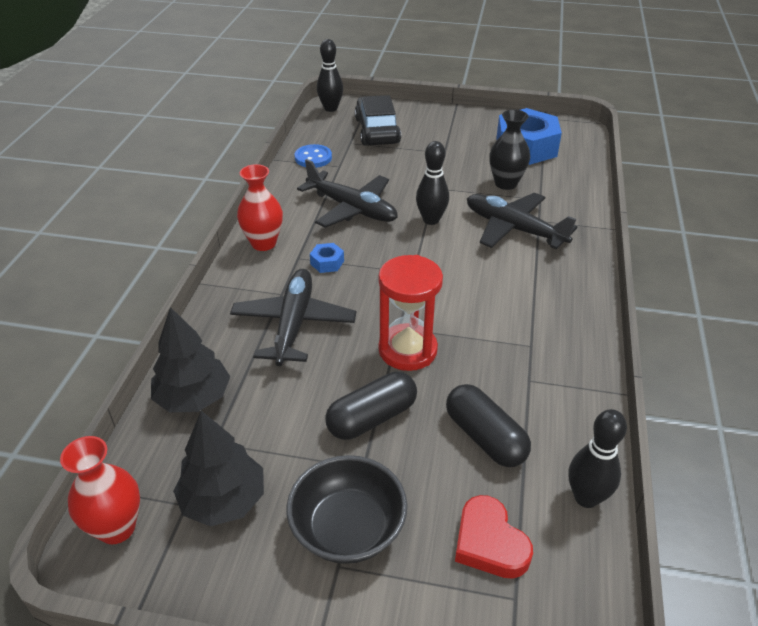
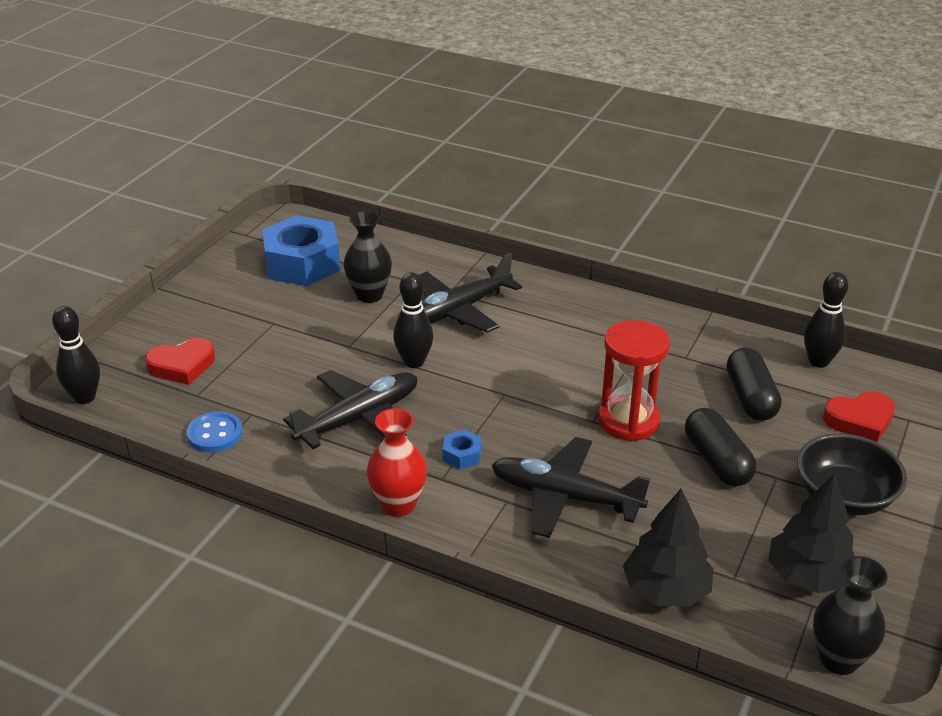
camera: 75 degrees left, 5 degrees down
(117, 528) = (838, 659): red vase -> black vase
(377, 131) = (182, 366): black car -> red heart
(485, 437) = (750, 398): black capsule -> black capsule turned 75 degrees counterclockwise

* * *

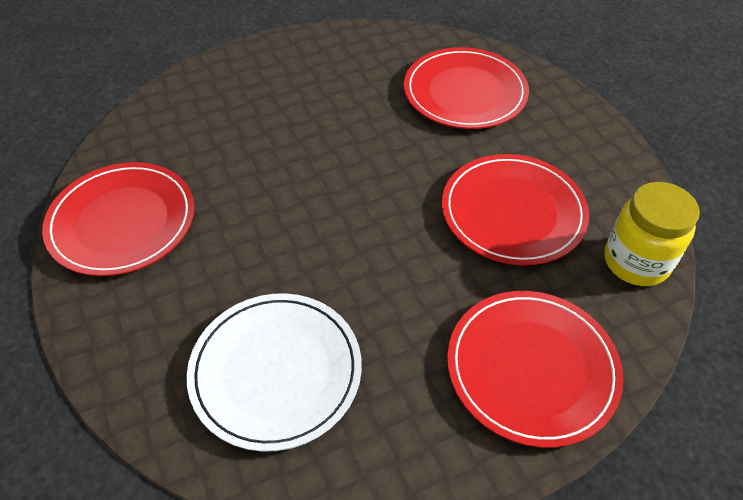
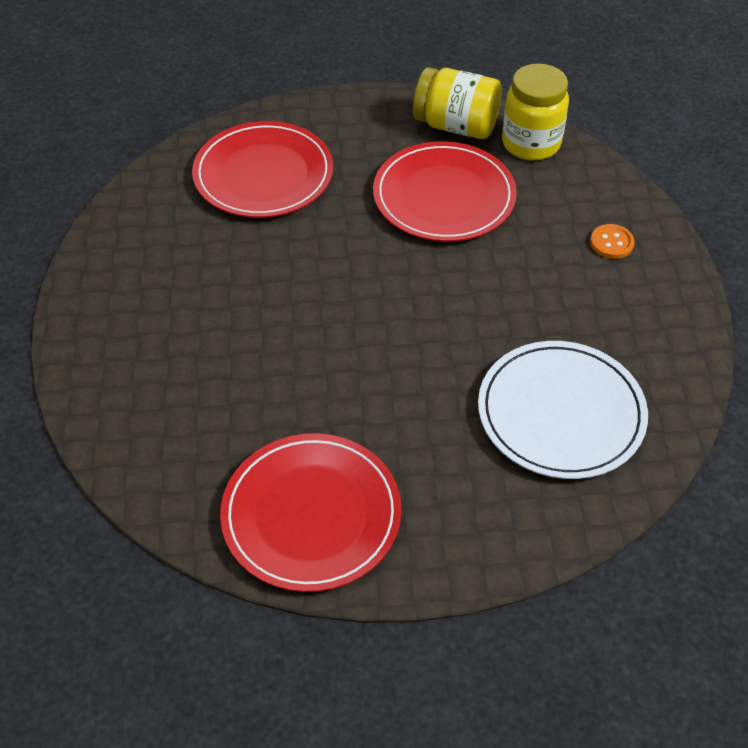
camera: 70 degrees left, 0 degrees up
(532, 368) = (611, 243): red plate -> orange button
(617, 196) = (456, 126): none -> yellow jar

*Required action*.
In the entries above, the lines from the one bearing "camera: 70 degrees left, 0 degrees up" up to and including the one bearing "(617, 196) = (456, 126): none -> yellow jar" should be transcribed exactly; no other line is wanted.

*Reply to the exercise*.
camera: 70 degrees left, 0 degrees up
(532, 368) = (611, 243): red plate -> orange button
(617, 196) = (456, 126): none -> yellow jar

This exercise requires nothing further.